(Colored object listings)
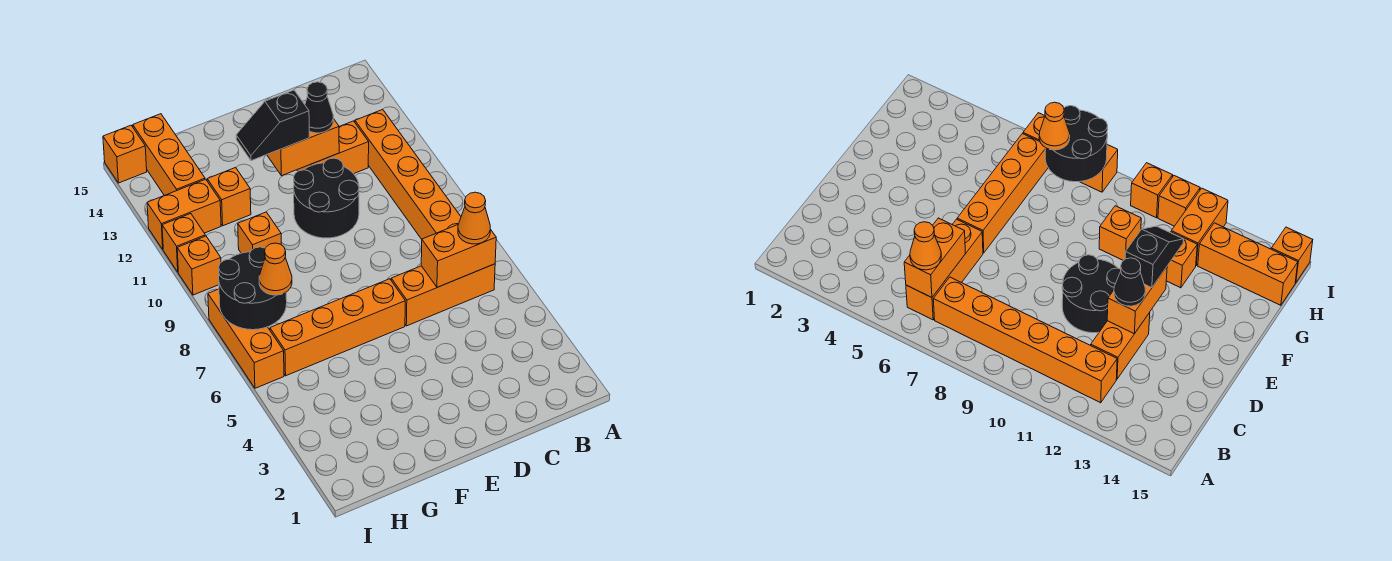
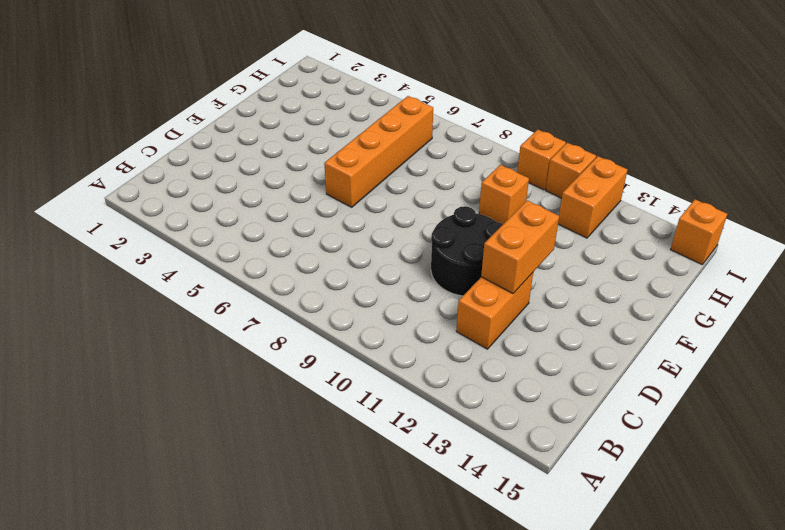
none -> orange brick B6:D6 level 1
none -> orange brick B7:B12 level 1
none -> orange brick G12 level 1

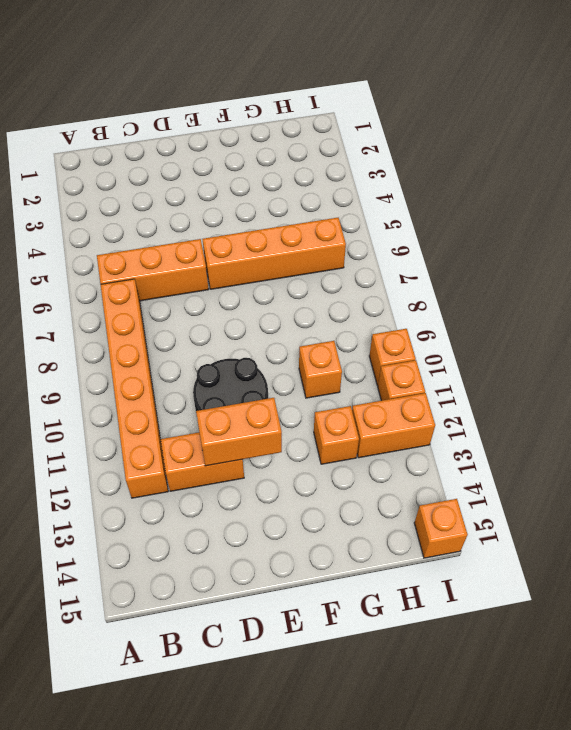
none -> orange brick H13:H15 level 1
none -> orange brick I6:I8 level 1
none -> orange brick B6:C6 level 2

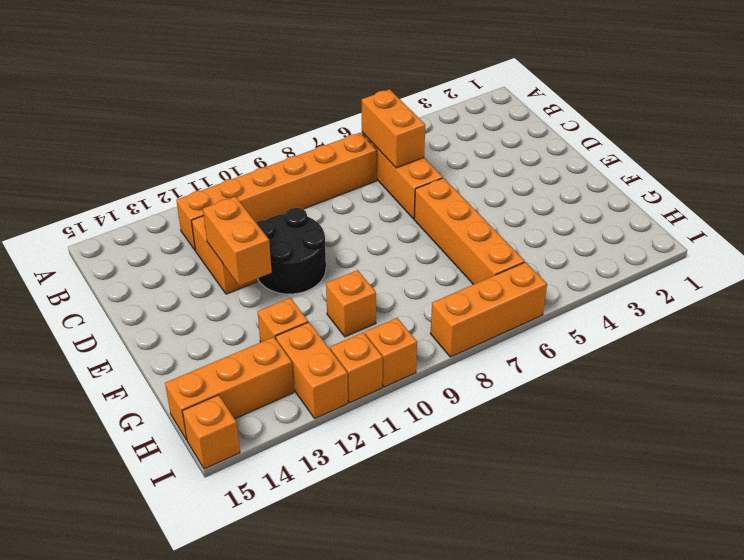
none -> black round brick H7:I8 level 2
none -> orange cone B6 level 3
none -> black cone D12 level 3

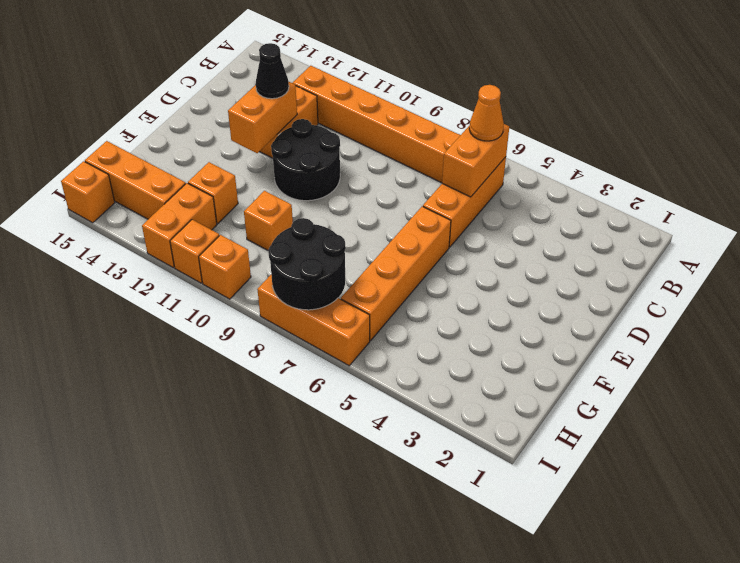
none -> black slope E12:F12 level 3 top E
none -> orange cone H7 level 3

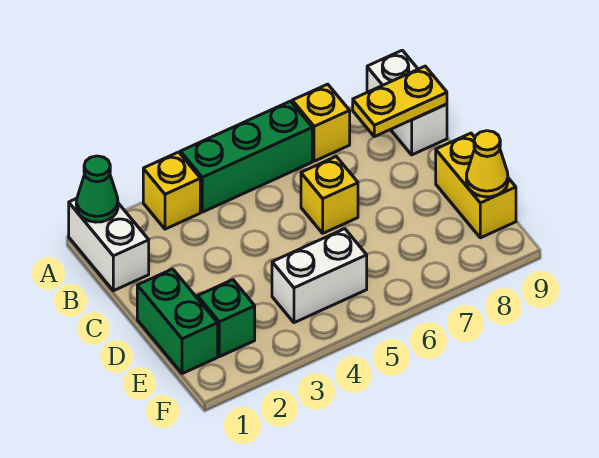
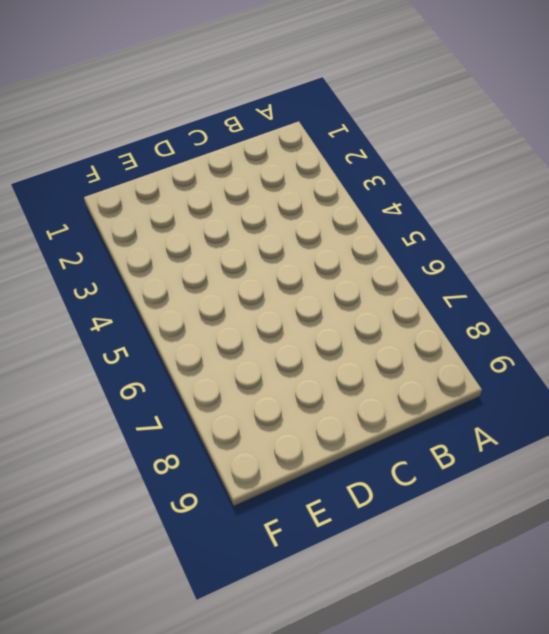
none -> white brick A1:B1 level 1
none -> yellow brick A3 level 1
none -> green brick A4:A6 level 1

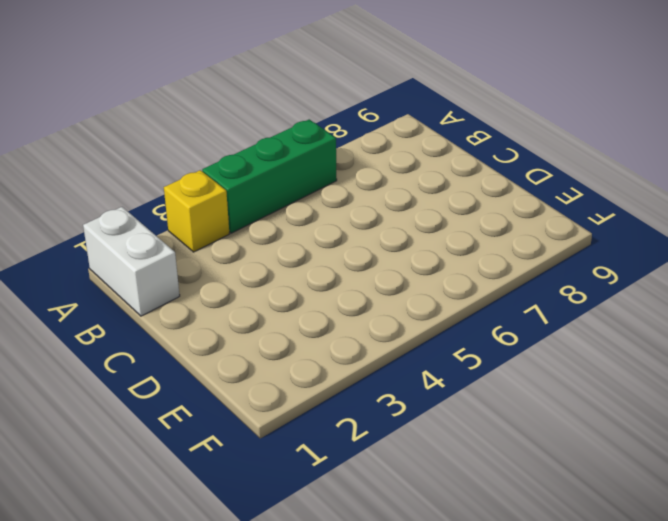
none -> yellow brick A7 level 1
none -> white brick A9:B9 level 1
none -> yellow brick C6 level 1

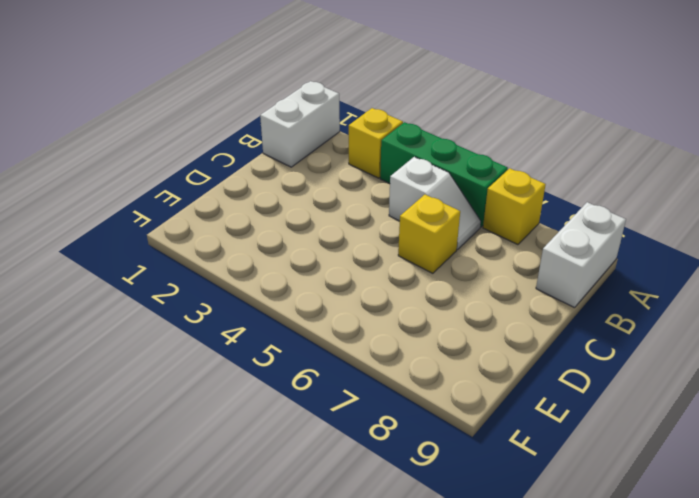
white slope B5:B6 level 1 top 5 -> none
none -> green brick D1:E1 level 1
none -> yellow brick D9:E9 level 1
none -> green brick E2 level 1

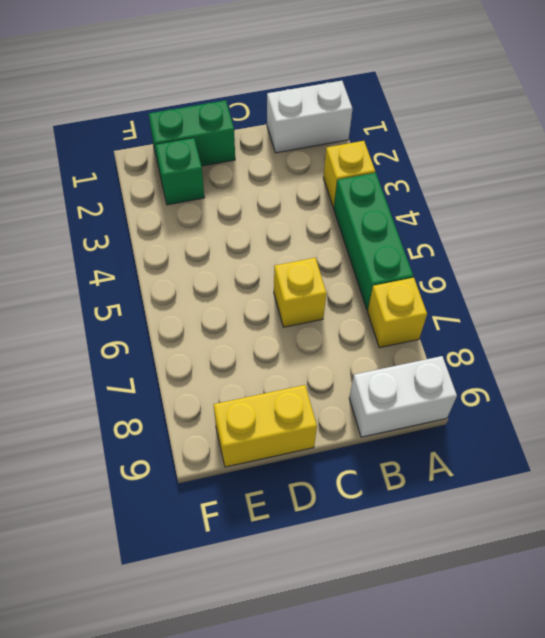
none -> white brick E4:E5 level 1
none -> green cone A1 level 2
none -> yellow plate B8:B9 level 2

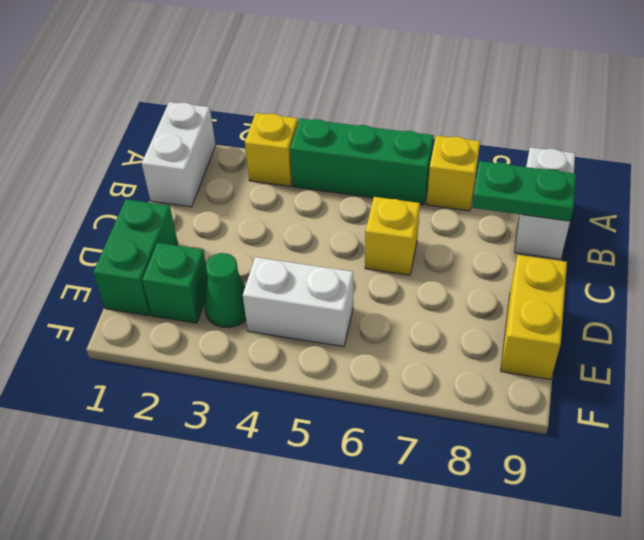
green plate B8:B9 level 2 -> yellow plate B8:B9 level 2
green cone E3 level 1 -> green cone A1 level 2
none -> yellow cone E9 level 2

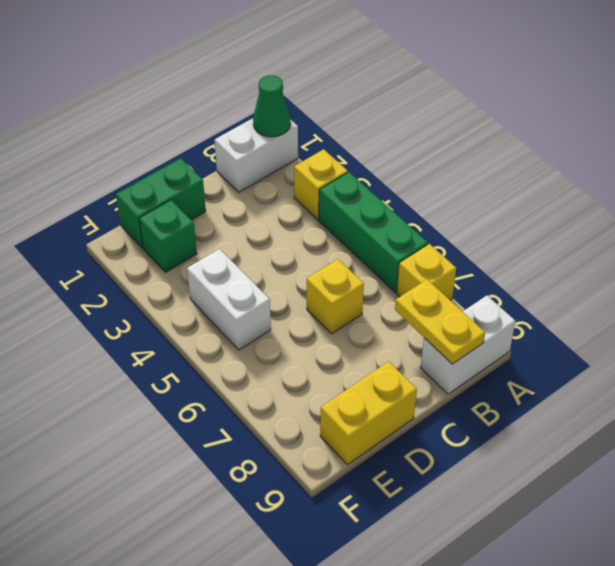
none -> yellow cone E9 level 2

**Work item:**
Count the lines of the data above where the string "yellow" shows up; reply with the number only.

**Exercise response:**
8